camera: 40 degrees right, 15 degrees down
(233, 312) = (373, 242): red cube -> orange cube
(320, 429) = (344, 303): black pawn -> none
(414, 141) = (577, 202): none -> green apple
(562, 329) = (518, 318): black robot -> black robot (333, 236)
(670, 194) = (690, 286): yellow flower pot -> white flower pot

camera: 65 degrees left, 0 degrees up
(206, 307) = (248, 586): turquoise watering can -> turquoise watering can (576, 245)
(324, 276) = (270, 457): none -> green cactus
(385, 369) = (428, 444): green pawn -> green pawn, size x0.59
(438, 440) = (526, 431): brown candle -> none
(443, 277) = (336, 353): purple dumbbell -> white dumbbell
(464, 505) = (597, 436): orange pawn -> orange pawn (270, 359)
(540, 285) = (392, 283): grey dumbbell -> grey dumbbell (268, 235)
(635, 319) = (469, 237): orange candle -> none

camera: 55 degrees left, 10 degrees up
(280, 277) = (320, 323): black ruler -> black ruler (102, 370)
...
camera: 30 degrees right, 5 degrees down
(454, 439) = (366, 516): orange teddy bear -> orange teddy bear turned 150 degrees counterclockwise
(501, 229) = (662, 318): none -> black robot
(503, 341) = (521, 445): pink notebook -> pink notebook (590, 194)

▶ [Your objective] Would you quote everything above from the line containing "camera: 55 degrees left, 10 degrees up" down to the line containing "(280, 277) = (320, 323): black"? Include both of those lines and nothing else.

▶ [Answer section]
camera: 55 degrees left, 10 degrees up
(280, 277) = (320, 323): black ruler -> black ruler (102, 370)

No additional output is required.